> Aim of the exercise:
Write out exactly, please, the lines from the one containing "red brick A5:B7" to the end of the material.

> Data for this exercise:
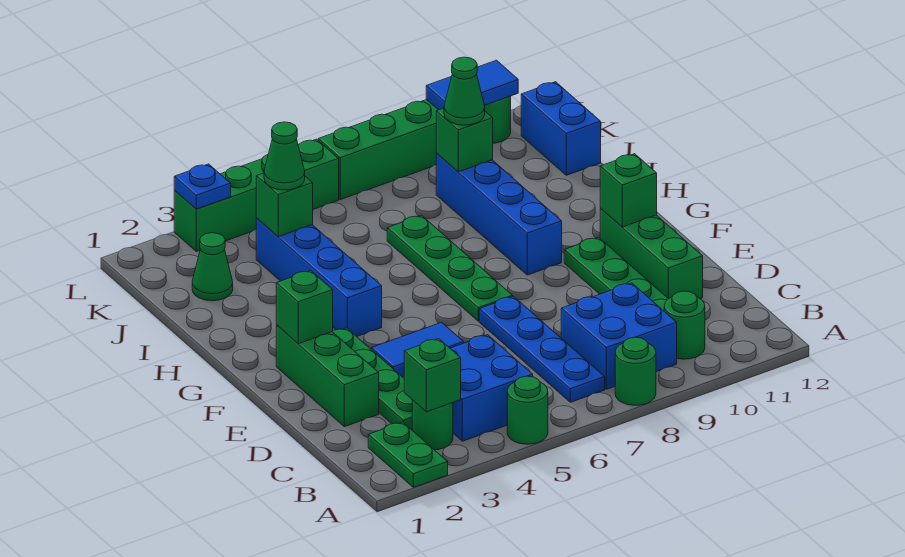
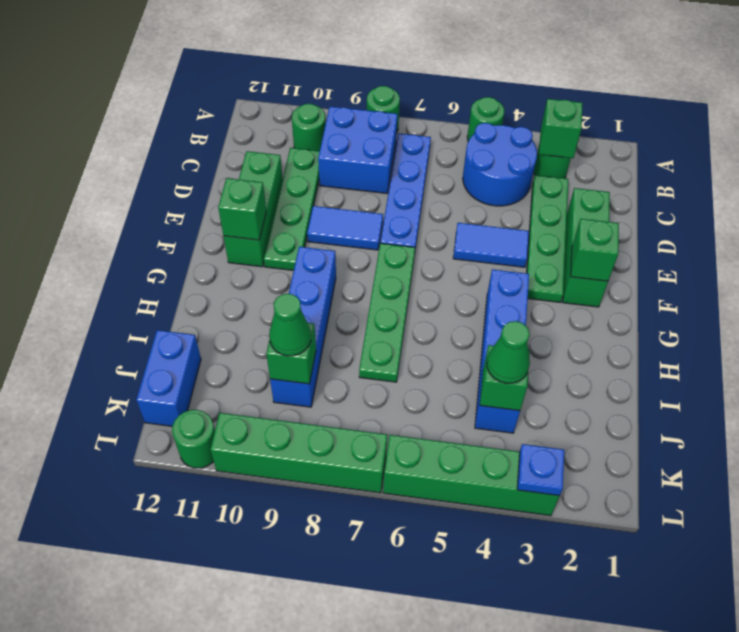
green plate A2:B2 level 1 -> none
blue brick B4:C5 level 1 -> blue round brick B4:C5 level 1
green cone J2 level 1 -> none
blue tile L10:L11 level 2 -> blue tile E8:E9 level 1

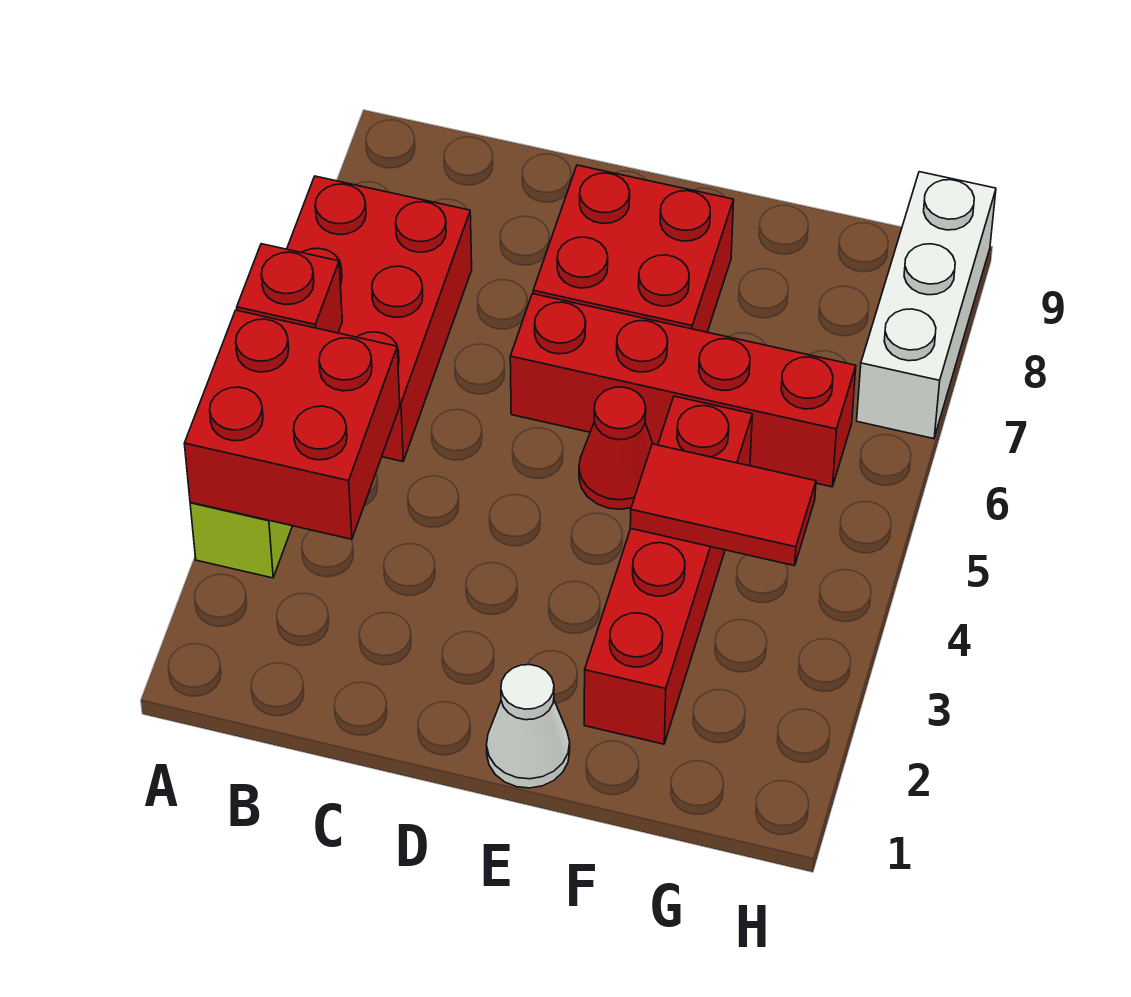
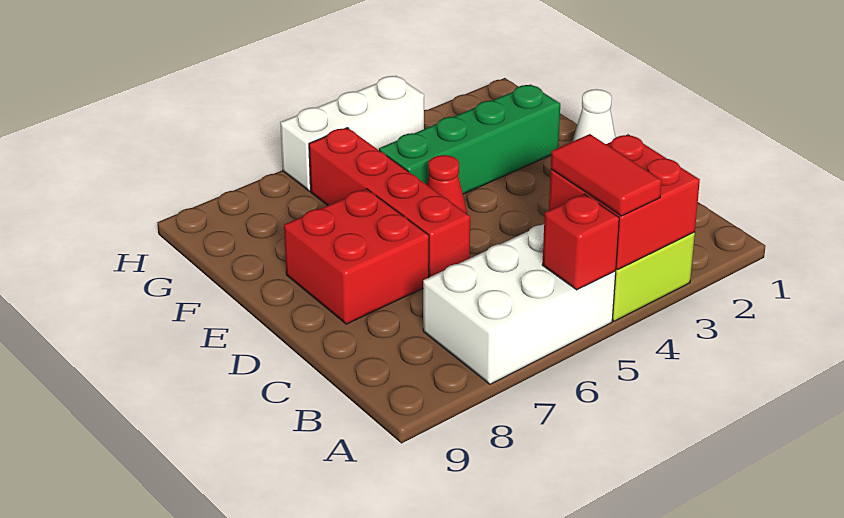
red brick A5:B7 level 1 -> white brick A5:B7 level 1
red brick F2:F5 level 1 -> green brick F2:F5 level 1
red tile F4:G4 level 2 -> red tile A4:B4 level 3
white brick H7:H9 level 1 -> white brick H4:H6 level 1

> Completed exercise:
red brick A5:B7 level 1 -> white brick A5:B7 level 1
red brick F2:F5 level 1 -> green brick F2:F5 level 1
red tile F4:G4 level 2 -> red tile A4:B4 level 3
white brick H7:H9 level 1 -> white brick H4:H6 level 1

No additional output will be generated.